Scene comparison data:

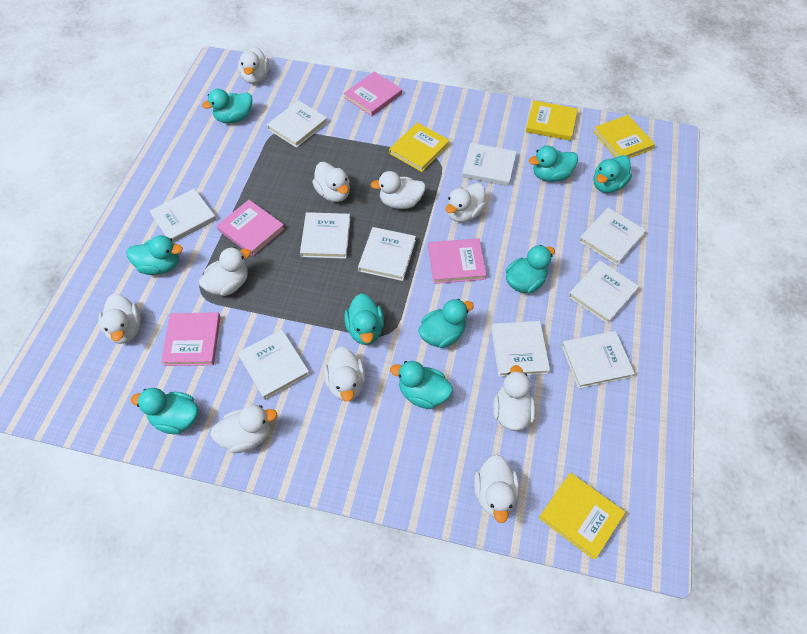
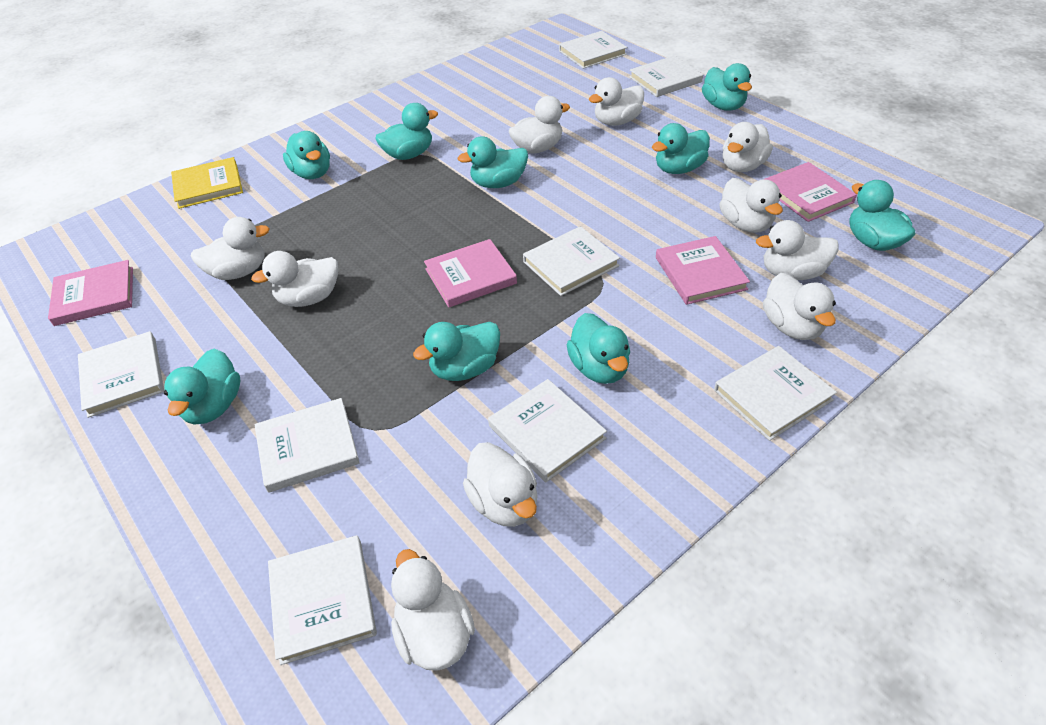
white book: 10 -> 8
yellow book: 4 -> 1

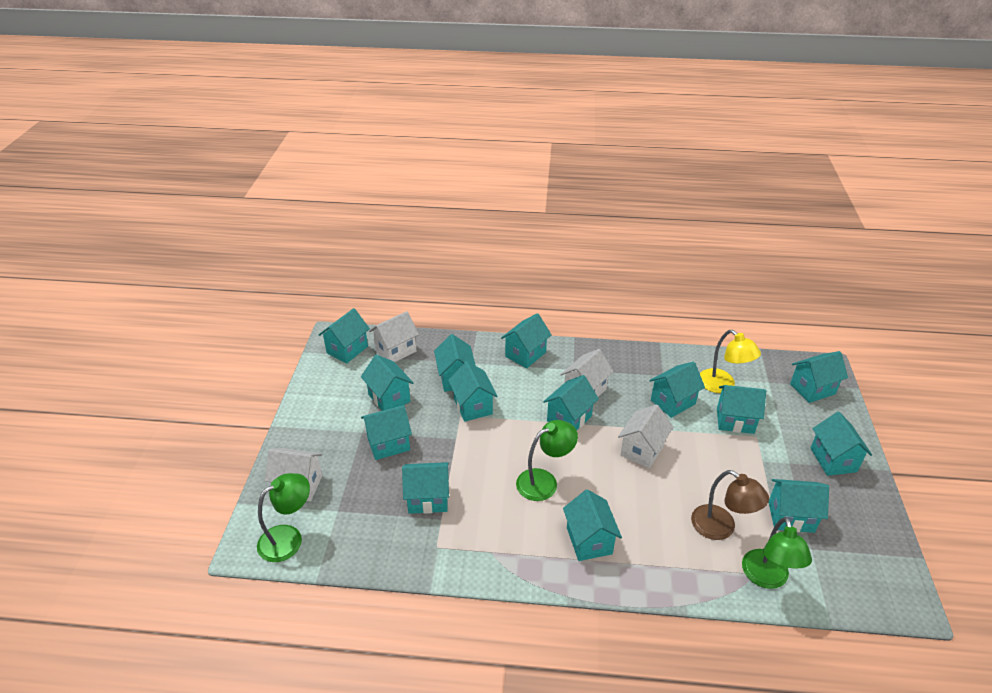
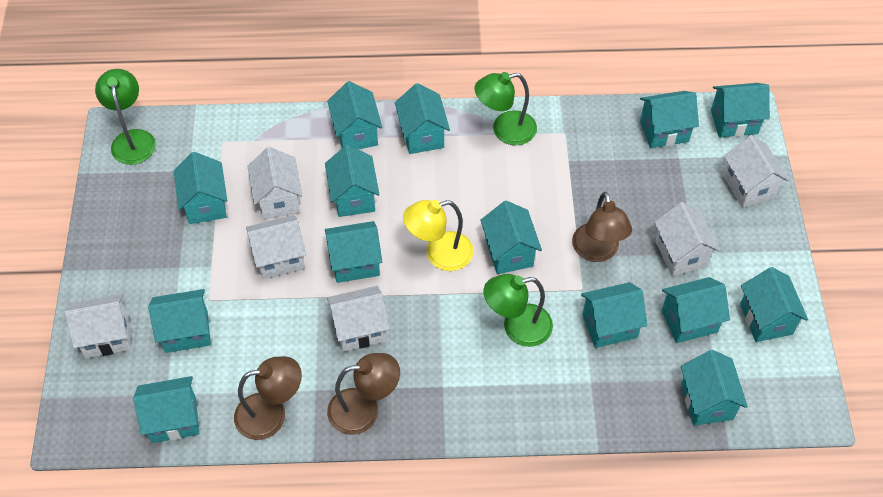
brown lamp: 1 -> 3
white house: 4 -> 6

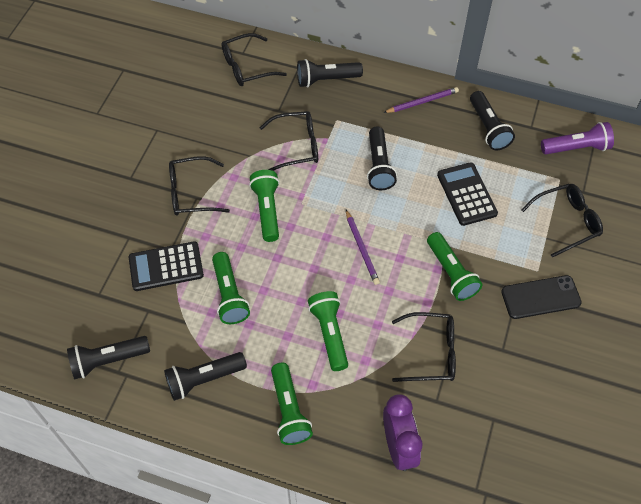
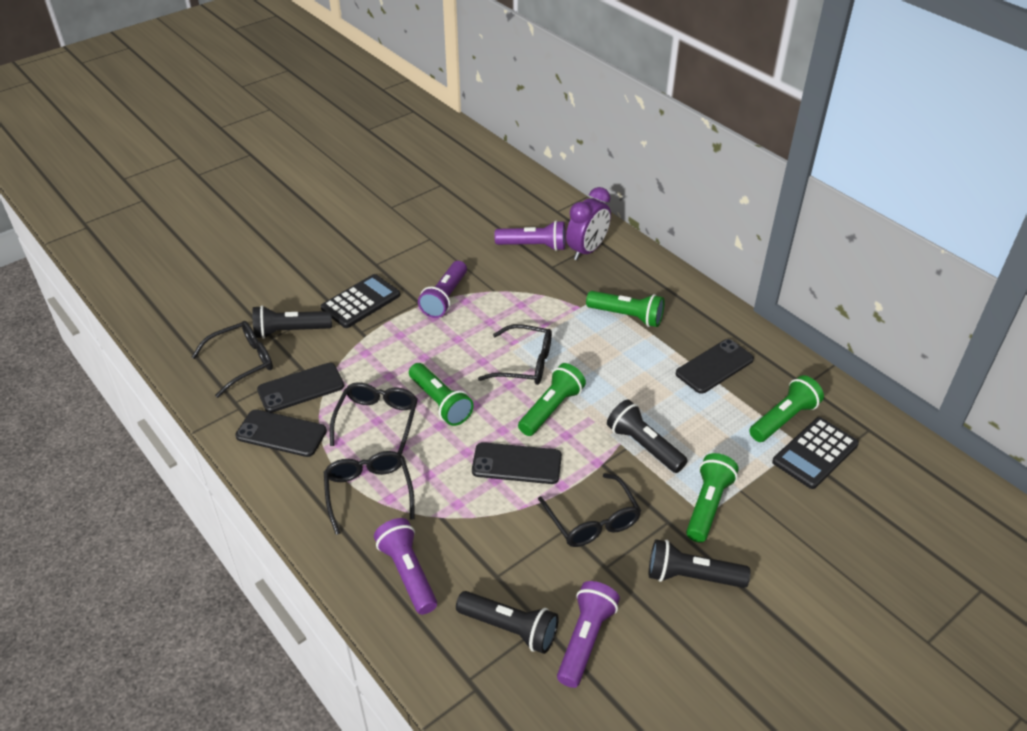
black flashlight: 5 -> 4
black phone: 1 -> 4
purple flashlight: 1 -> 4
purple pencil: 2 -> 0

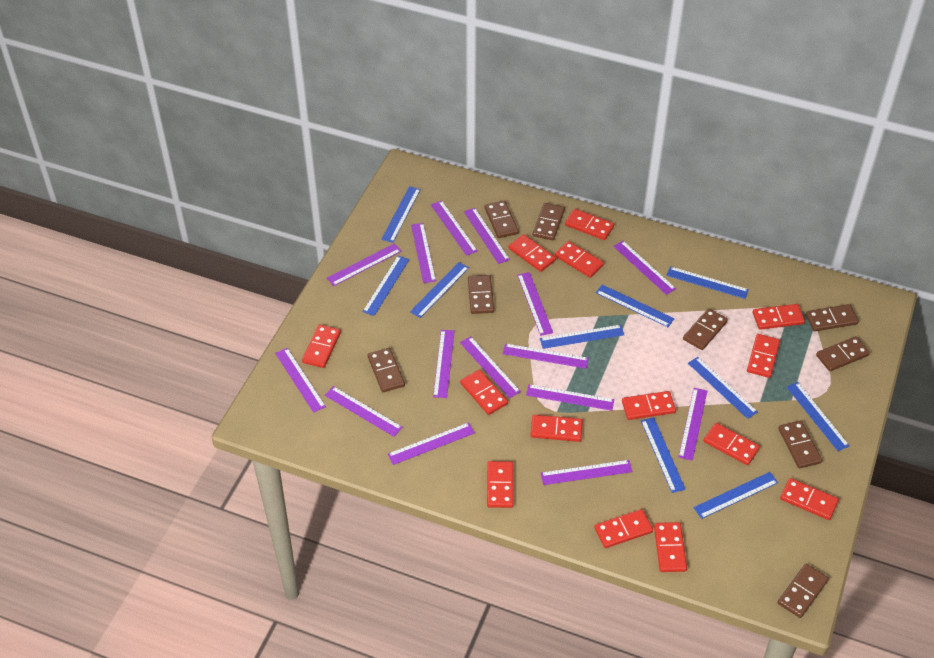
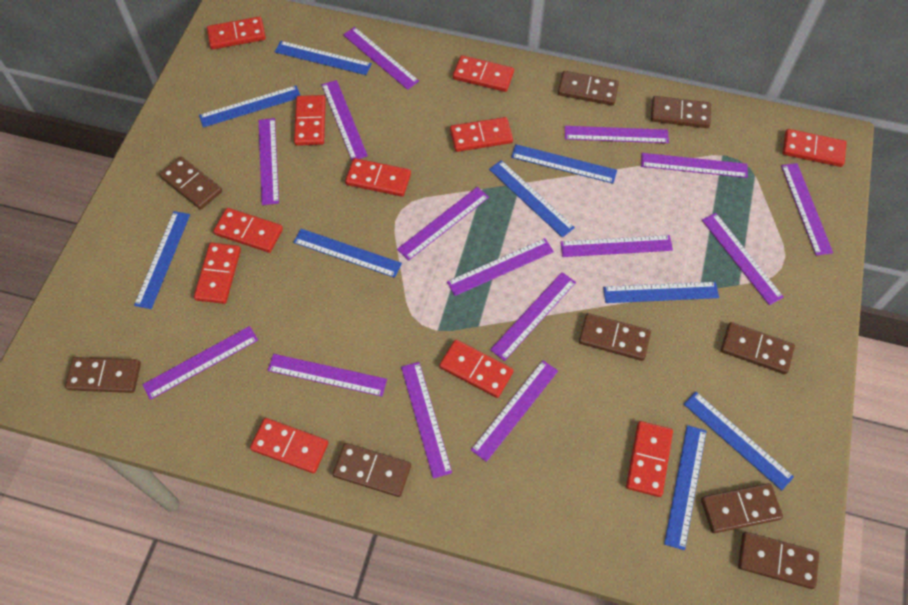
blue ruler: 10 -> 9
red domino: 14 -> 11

What the task requires> What you set down should be exactly the lines from the line containing "black phone: 1 -> 4" to the last line of the entries above, both included, with no pictures.

Exercise response>
black phone: 1 -> 4
purple flashlight: 1 -> 4
purple pencil: 2 -> 0

blue ruler: 10 -> 9
red domino: 14 -> 11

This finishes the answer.